→ TASK DETAILS: Your answer should be the lines below from the one holding "brown cake: 1 -> 2" through the one holding "blue teddy bear: 6 -> 5", copied exactly and with nothing else.

(Scene edit records)
+---+

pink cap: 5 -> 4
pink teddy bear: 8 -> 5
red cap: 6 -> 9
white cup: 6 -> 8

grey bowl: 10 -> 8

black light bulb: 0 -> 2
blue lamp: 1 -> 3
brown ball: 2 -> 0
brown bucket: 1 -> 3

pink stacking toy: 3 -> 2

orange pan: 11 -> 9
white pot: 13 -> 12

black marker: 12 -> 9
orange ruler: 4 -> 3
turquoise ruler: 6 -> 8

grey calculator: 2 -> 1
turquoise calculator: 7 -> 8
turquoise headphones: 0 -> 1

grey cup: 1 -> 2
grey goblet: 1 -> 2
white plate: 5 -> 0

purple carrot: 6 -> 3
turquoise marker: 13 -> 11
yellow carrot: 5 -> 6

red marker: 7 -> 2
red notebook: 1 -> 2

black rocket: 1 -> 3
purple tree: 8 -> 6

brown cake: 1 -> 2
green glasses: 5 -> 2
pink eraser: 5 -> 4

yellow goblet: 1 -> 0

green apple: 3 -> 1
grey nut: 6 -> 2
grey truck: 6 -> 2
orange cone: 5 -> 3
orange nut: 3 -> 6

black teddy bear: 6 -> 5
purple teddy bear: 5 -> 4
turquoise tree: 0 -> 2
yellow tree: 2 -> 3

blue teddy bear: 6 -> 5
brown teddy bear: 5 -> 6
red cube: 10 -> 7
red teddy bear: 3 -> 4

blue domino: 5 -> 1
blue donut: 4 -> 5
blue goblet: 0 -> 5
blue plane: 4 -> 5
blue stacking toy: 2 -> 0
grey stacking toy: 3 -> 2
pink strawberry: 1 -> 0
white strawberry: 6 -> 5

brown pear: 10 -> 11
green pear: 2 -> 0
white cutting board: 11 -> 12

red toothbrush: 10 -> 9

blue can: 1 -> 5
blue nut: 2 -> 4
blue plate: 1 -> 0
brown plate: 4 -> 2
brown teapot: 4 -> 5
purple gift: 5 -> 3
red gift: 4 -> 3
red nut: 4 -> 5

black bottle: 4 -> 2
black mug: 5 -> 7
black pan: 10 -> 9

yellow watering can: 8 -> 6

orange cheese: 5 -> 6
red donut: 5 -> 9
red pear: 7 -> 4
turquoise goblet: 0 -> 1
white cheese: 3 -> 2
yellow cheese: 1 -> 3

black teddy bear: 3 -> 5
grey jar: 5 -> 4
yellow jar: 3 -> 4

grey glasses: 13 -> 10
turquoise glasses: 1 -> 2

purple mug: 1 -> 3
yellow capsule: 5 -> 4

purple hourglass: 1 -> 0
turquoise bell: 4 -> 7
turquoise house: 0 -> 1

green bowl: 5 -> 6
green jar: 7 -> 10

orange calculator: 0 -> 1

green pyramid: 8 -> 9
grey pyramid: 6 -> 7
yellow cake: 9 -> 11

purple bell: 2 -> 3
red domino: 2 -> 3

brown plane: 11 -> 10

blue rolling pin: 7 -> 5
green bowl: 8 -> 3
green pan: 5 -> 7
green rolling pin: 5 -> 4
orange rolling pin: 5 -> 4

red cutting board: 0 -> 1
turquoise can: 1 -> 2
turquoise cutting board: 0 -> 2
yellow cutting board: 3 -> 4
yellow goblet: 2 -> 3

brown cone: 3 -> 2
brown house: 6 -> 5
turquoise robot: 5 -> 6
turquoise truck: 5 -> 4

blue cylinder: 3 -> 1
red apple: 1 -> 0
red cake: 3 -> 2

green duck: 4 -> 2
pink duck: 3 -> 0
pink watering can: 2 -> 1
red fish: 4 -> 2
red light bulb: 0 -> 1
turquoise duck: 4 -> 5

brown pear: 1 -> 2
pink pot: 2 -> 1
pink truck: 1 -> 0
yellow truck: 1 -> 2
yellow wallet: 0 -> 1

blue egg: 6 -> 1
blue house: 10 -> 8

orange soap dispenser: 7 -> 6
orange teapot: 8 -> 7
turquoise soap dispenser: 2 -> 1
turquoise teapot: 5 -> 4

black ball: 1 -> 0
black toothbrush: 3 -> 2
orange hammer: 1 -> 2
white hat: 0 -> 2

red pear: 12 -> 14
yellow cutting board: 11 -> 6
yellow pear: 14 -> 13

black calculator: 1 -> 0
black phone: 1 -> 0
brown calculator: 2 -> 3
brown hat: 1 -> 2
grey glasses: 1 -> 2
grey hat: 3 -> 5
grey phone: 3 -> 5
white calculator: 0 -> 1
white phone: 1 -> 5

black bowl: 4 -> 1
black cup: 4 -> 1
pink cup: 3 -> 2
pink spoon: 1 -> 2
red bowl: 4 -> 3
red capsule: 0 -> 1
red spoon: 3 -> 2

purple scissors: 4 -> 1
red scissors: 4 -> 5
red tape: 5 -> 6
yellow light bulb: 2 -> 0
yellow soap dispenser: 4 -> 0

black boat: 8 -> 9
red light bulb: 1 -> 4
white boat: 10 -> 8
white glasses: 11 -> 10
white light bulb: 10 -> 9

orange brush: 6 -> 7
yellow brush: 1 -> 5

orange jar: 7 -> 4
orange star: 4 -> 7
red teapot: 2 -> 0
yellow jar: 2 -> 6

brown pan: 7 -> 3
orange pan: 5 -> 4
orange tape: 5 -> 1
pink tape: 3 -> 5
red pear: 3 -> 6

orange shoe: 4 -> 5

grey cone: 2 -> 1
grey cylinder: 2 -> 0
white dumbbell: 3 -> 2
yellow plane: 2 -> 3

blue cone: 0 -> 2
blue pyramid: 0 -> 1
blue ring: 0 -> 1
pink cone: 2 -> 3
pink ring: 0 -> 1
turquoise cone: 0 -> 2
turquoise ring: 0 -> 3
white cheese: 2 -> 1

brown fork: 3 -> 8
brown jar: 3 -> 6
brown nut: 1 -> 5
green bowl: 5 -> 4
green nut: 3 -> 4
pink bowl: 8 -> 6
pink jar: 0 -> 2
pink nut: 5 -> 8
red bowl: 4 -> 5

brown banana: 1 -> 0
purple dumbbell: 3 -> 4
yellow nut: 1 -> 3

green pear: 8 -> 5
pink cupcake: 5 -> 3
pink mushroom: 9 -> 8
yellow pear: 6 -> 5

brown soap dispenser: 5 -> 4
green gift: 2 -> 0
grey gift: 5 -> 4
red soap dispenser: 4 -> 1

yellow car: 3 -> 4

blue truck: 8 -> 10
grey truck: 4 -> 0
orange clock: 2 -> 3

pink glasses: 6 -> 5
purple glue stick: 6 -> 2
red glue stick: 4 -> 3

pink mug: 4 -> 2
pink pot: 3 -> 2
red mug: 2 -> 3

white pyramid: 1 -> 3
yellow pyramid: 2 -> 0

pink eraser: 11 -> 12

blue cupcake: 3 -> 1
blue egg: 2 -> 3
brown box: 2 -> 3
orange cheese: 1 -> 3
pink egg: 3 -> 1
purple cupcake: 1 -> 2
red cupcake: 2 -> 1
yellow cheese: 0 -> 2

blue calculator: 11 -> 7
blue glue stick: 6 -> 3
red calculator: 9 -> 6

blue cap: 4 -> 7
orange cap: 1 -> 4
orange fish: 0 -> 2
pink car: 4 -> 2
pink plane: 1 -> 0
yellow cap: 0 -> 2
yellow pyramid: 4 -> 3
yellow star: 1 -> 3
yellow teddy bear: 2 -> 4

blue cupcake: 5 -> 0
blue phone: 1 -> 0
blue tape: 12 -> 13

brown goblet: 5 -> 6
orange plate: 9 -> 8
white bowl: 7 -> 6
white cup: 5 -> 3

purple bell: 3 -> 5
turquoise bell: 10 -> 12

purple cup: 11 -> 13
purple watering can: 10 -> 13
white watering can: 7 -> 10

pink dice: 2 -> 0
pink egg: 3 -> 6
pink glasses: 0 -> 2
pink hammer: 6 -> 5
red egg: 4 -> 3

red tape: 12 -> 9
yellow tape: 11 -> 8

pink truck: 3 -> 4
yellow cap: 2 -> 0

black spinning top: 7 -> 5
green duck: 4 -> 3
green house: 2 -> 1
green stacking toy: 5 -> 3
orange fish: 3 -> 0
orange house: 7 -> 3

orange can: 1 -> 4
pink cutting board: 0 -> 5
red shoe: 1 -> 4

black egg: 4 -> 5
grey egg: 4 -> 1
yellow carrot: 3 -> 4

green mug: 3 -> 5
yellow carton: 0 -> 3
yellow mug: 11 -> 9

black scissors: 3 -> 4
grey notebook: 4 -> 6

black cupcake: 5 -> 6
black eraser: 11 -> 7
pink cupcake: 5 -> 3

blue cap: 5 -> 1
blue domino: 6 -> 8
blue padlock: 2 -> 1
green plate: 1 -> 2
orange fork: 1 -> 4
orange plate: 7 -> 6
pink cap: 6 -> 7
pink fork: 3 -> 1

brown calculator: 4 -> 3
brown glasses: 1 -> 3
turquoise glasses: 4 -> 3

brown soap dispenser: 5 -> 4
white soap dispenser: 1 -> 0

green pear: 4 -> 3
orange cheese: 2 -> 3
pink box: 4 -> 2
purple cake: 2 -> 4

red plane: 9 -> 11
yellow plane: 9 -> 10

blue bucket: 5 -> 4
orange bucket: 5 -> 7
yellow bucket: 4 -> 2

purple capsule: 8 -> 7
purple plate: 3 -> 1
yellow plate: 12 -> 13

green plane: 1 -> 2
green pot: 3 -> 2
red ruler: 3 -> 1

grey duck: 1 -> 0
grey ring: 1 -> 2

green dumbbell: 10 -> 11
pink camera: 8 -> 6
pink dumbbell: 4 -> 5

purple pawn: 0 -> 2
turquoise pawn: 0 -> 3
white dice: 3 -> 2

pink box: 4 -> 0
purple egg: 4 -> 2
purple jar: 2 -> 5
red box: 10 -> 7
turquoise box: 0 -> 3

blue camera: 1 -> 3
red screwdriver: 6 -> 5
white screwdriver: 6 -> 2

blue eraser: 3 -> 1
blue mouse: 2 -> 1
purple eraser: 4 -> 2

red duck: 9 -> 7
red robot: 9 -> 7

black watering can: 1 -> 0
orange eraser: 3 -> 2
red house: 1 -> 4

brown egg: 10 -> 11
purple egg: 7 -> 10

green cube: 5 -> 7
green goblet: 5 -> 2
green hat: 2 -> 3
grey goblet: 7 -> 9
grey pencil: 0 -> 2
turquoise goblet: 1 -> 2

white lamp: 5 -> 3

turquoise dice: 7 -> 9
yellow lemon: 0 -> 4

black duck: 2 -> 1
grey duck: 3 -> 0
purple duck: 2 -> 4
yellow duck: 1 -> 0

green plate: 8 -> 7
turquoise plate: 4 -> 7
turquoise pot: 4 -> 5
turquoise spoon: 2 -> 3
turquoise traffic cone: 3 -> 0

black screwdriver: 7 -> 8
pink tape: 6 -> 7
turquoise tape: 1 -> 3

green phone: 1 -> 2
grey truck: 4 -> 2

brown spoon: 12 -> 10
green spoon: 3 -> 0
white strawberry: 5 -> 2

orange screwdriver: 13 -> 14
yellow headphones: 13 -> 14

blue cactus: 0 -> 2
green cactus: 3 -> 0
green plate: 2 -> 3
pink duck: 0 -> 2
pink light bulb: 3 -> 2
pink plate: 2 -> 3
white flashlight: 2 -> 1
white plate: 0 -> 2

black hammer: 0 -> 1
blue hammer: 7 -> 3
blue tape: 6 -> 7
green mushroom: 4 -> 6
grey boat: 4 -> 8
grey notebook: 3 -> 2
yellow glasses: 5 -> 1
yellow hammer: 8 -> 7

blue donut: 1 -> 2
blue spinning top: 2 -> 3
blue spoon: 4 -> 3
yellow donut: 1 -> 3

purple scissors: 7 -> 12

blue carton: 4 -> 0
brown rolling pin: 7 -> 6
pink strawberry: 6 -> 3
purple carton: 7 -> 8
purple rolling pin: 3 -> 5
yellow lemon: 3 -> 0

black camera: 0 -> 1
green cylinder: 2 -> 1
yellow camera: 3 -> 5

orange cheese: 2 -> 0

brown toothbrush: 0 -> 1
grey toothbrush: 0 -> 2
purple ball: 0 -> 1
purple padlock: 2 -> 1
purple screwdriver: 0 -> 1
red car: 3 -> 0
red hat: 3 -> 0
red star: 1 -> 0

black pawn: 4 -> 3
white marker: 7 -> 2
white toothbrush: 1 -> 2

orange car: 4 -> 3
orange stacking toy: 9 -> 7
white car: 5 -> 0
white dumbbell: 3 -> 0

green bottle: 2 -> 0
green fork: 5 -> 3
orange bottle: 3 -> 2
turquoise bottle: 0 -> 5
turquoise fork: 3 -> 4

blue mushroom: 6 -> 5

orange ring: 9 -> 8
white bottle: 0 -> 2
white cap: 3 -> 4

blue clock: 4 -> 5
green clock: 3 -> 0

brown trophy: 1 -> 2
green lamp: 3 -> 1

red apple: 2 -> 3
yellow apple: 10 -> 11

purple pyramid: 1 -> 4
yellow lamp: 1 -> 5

+---+

→ PROBLEM SOLUTION:
brown cake: 1 -> 2
green glasses: 5 -> 2
pink eraser: 5 -> 4

yellow goblet: 1 -> 0

green apple: 3 -> 1
grey nut: 6 -> 2
grey truck: 6 -> 2
orange cone: 5 -> 3
orange nut: 3 -> 6

black teddy bear: 6 -> 5
purple teddy bear: 5 -> 4
turquoise tree: 0 -> 2
yellow tree: 2 -> 3

blue teddy bear: 6 -> 5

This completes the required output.